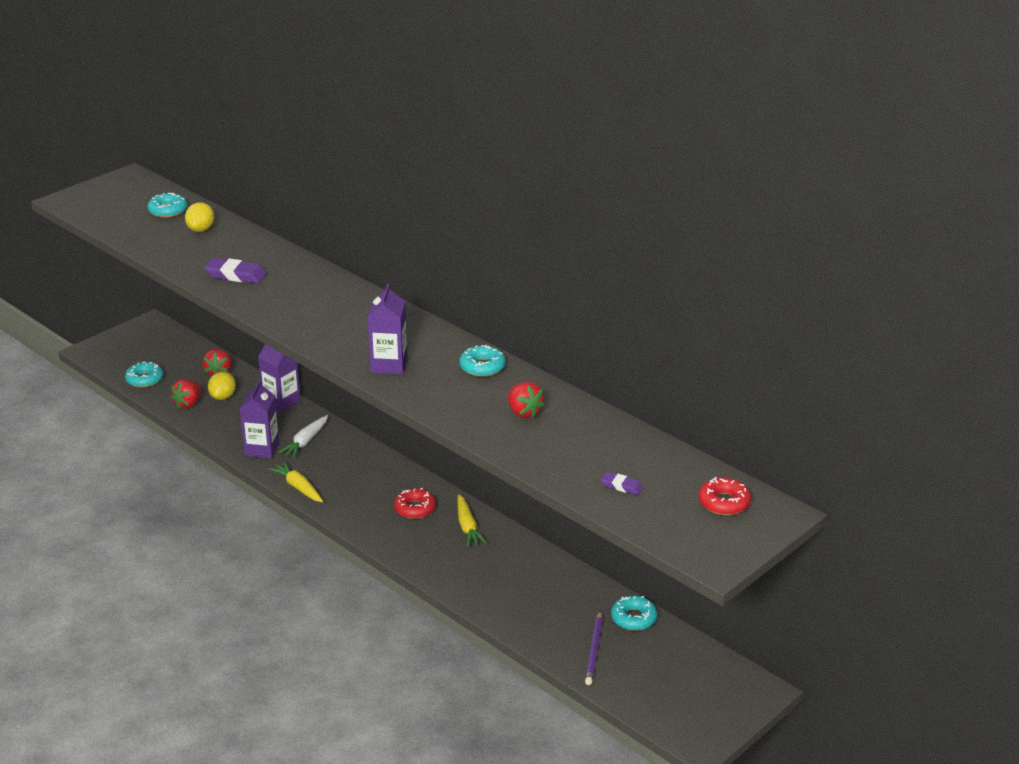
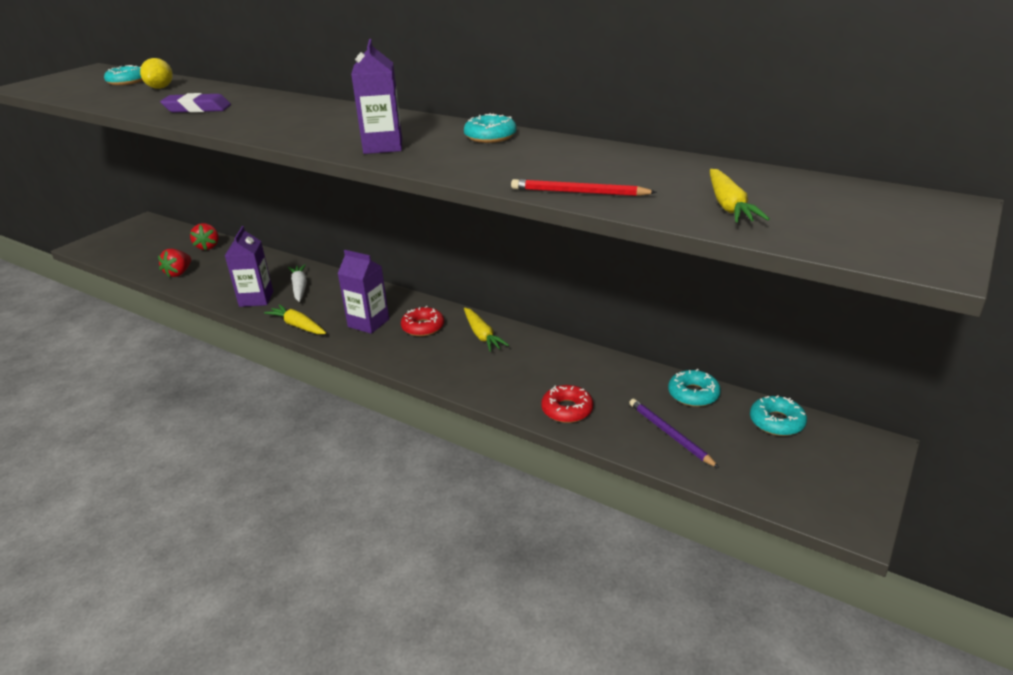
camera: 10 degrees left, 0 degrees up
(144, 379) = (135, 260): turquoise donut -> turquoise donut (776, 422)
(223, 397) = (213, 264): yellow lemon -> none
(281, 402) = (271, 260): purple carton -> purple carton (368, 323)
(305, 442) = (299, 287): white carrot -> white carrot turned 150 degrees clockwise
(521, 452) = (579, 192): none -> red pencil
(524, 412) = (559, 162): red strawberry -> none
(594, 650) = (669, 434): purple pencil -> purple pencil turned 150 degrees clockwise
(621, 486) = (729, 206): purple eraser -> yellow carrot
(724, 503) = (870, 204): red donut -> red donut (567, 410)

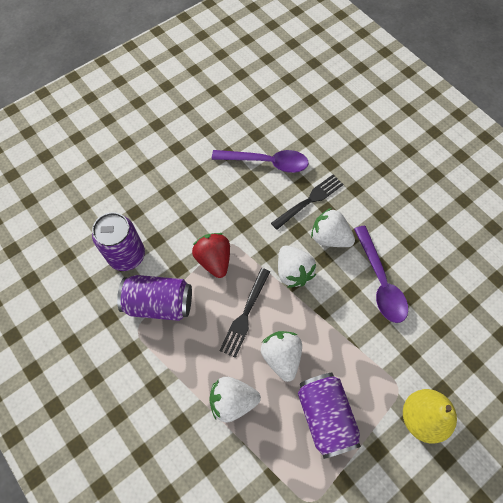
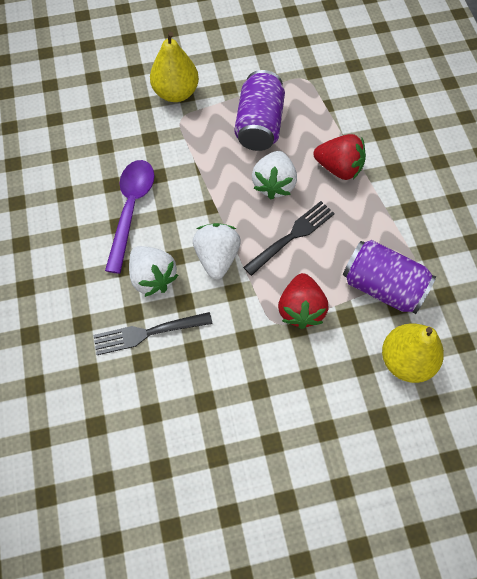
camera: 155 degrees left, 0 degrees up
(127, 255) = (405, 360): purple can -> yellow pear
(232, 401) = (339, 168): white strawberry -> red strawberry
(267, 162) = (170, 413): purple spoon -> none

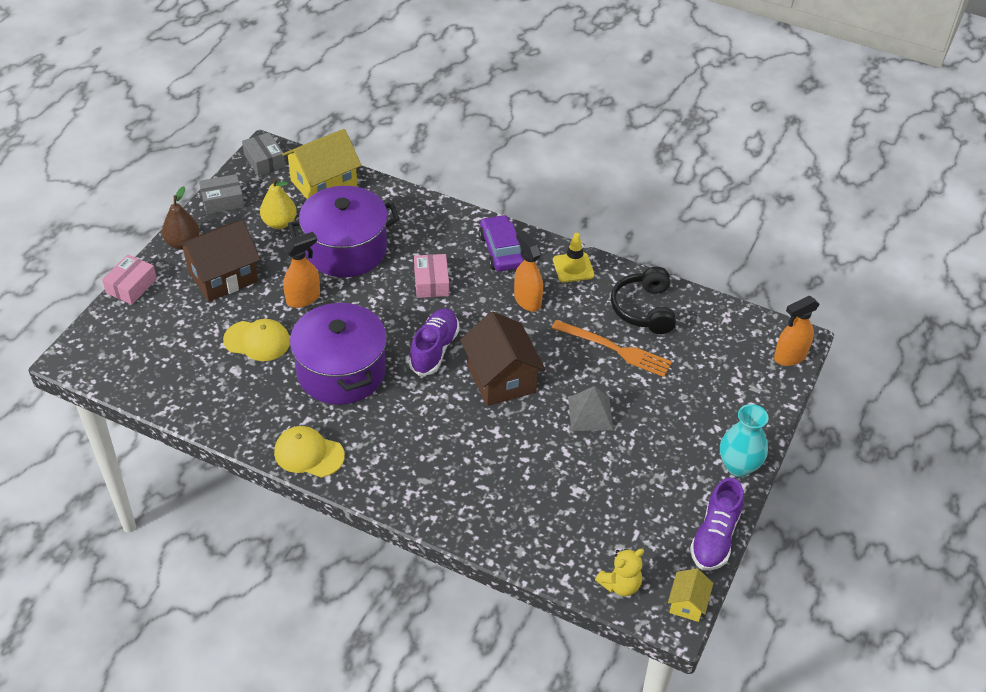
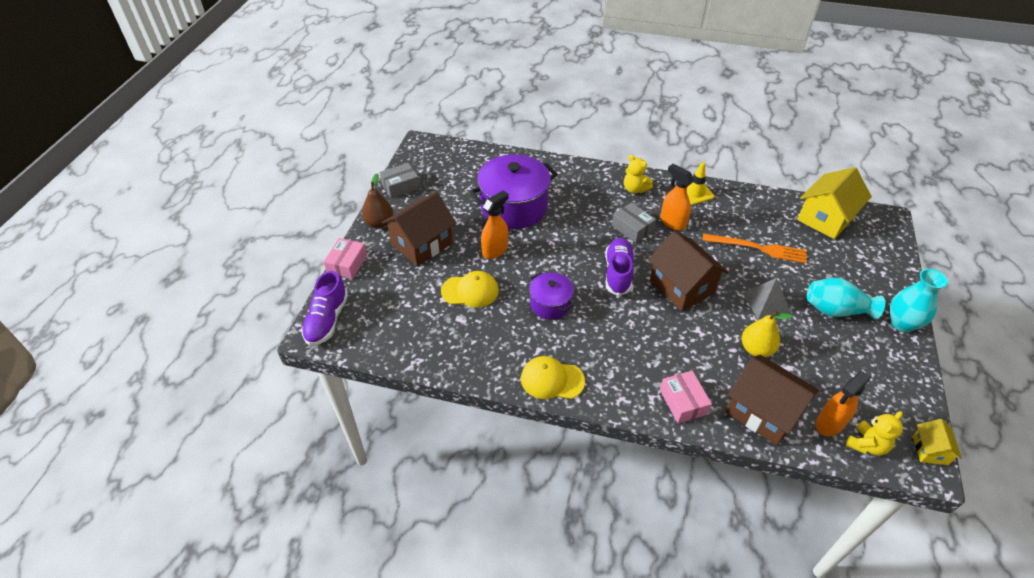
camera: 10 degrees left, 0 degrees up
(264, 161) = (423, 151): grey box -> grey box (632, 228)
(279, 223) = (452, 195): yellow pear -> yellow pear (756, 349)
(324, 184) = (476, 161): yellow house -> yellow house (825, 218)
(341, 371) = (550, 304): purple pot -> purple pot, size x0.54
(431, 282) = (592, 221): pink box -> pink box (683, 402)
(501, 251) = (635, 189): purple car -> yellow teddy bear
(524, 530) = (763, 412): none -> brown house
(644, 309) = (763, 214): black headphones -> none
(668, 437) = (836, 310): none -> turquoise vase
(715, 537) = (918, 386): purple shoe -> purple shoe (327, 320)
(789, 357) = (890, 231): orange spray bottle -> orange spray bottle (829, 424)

* * *

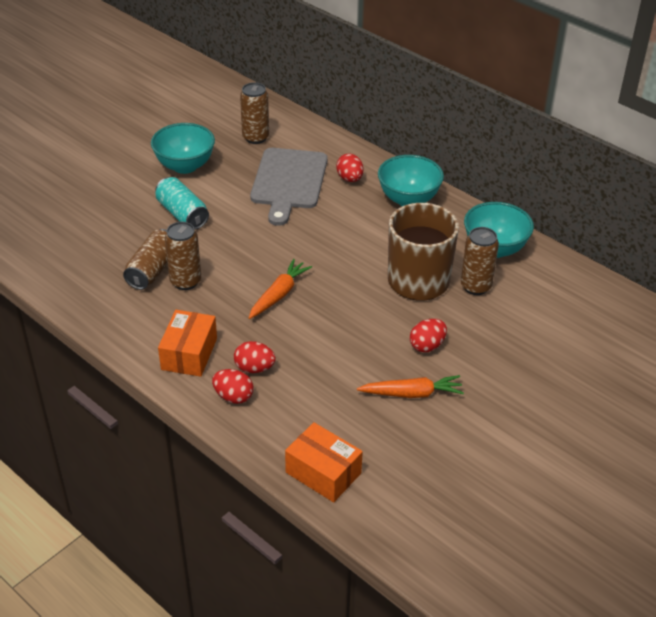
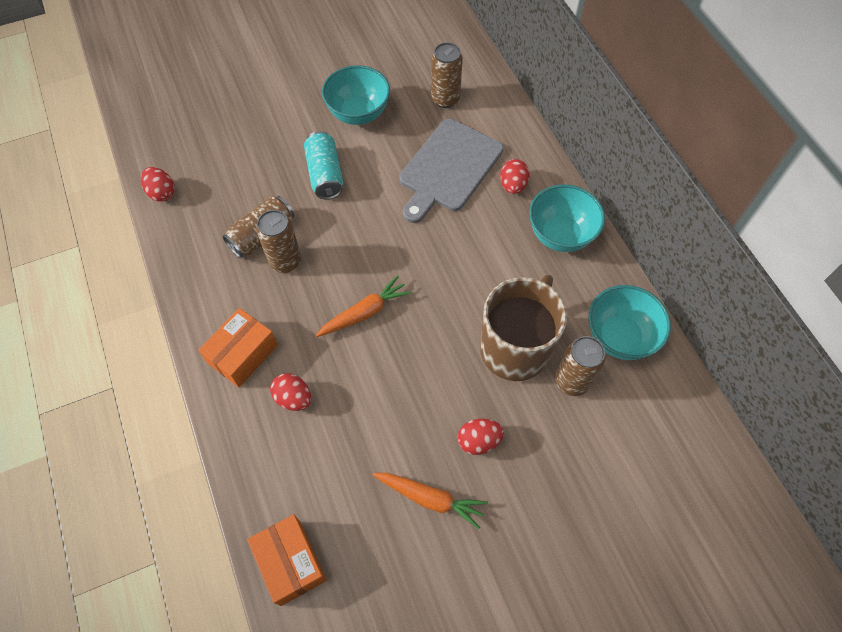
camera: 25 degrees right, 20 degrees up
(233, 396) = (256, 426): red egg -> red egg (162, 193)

...

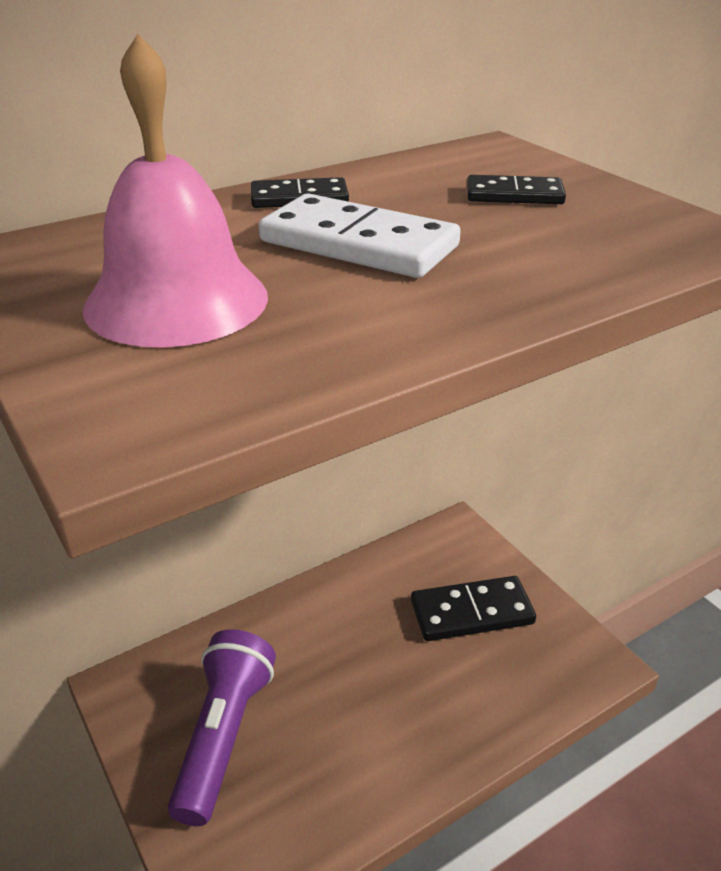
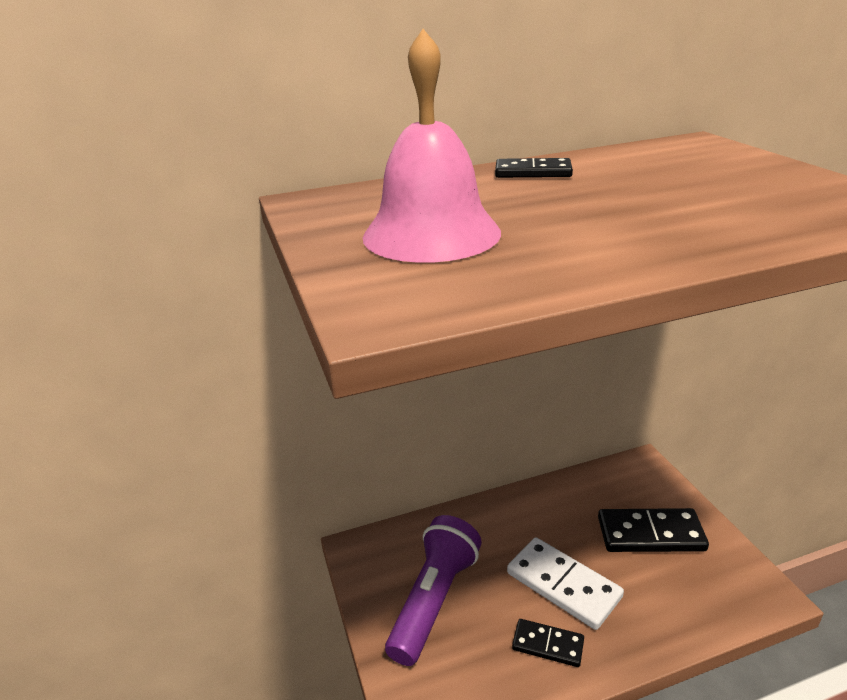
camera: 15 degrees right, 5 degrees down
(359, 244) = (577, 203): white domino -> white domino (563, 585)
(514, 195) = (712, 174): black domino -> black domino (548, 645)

• [DESCRIPTION OF THE TASK]: In the data above, which lines lie between the line with "(324, 184) = (476, 161): yellow" and the line with "(789, 357) = (890, 231): orange", inclusive? Print those lines exactly and nothing else.

• [RESPONSE AREA]:
(324, 184) = (476, 161): yellow house -> yellow house (825, 218)
(341, 371) = (550, 304): purple pot -> purple pot, size x0.54
(431, 282) = (592, 221): pink box -> pink box (683, 402)
(501, 251) = (635, 189): purple car -> yellow teddy bear
(524, 530) = (763, 412): none -> brown house
(644, 309) = (763, 214): black headphones -> none
(668, 437) = (836, 310): none -> turquoise vase
(715, 537) = (918, 386): purple shoe -> purple shoe (327, 320)
(789, 357) = (890, 231): orange spray bottle -> orange spray bottle (829, 424)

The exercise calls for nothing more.